▶ _TASK INSTRUCTIONS_
Find the lines below that contain "SHIRT" and tally them. Return only the total.

▶ _DATASET SECTION_

··········

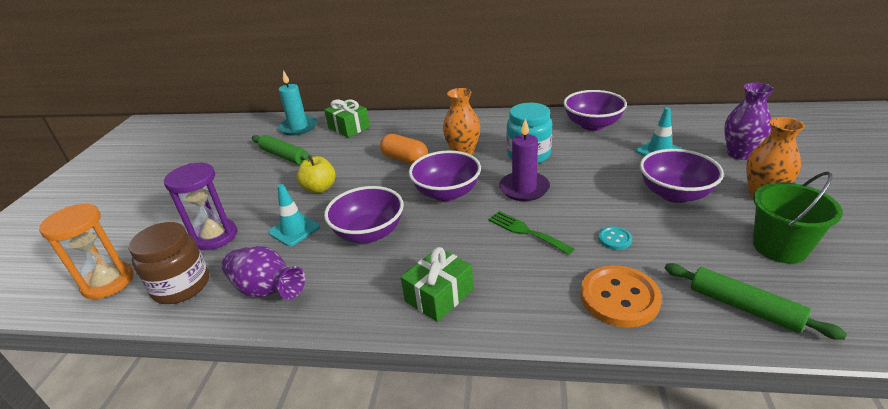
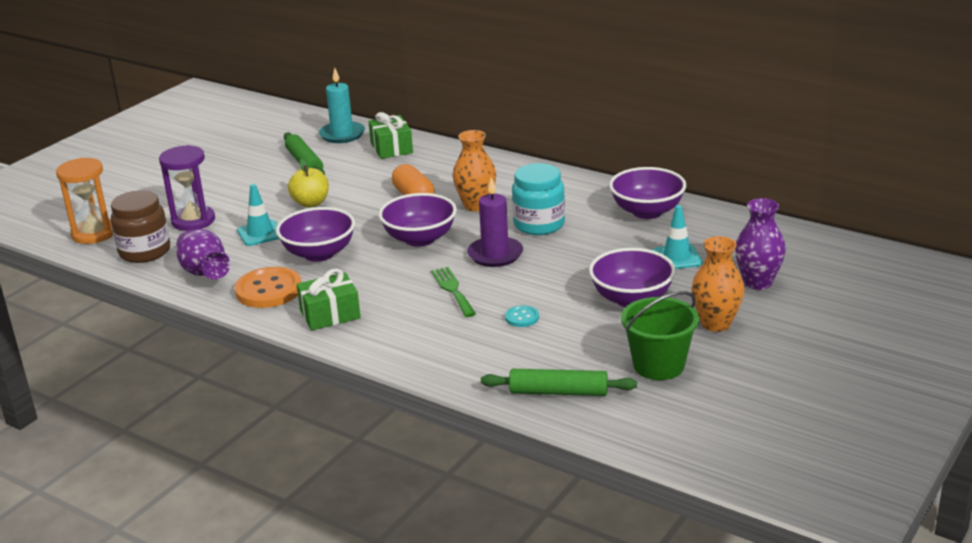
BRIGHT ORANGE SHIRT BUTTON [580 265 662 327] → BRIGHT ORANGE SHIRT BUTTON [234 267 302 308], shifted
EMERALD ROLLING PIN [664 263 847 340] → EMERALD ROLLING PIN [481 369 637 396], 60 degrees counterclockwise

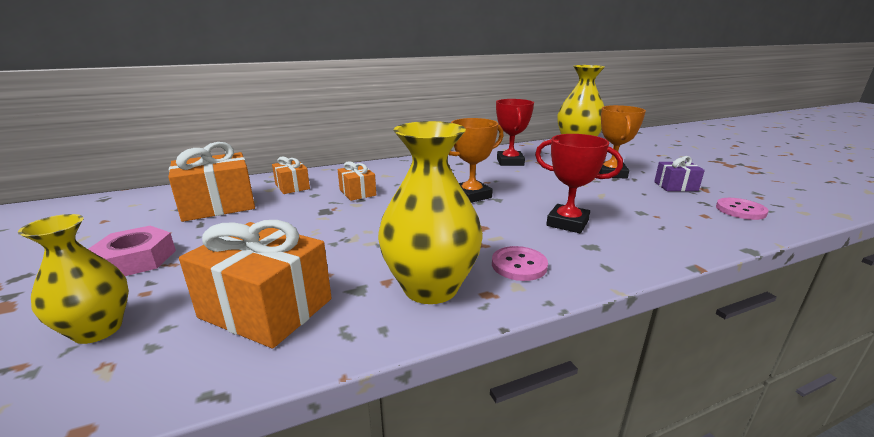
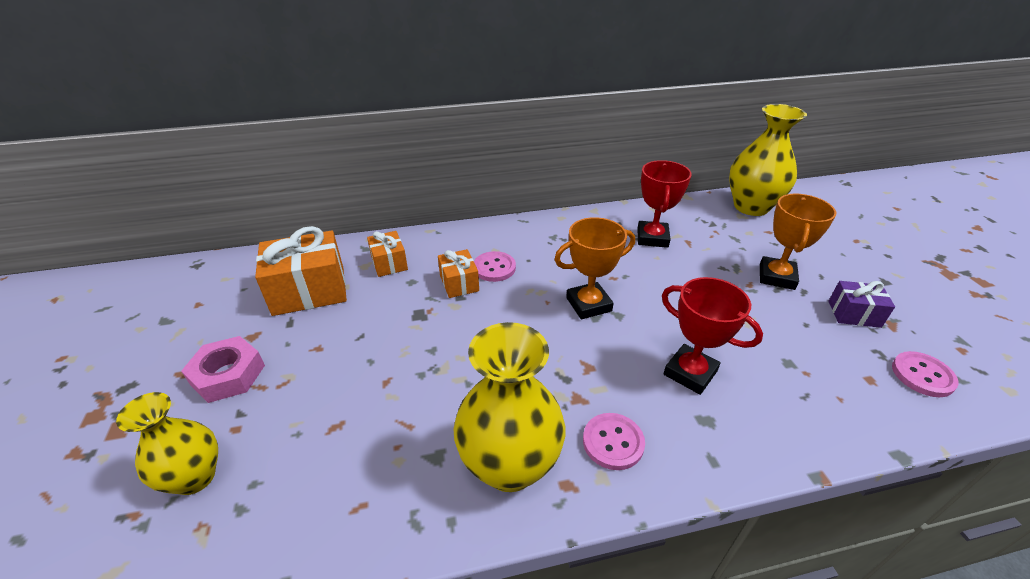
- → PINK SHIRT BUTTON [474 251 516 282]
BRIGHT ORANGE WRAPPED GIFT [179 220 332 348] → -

··········

▶ _REPLY_
2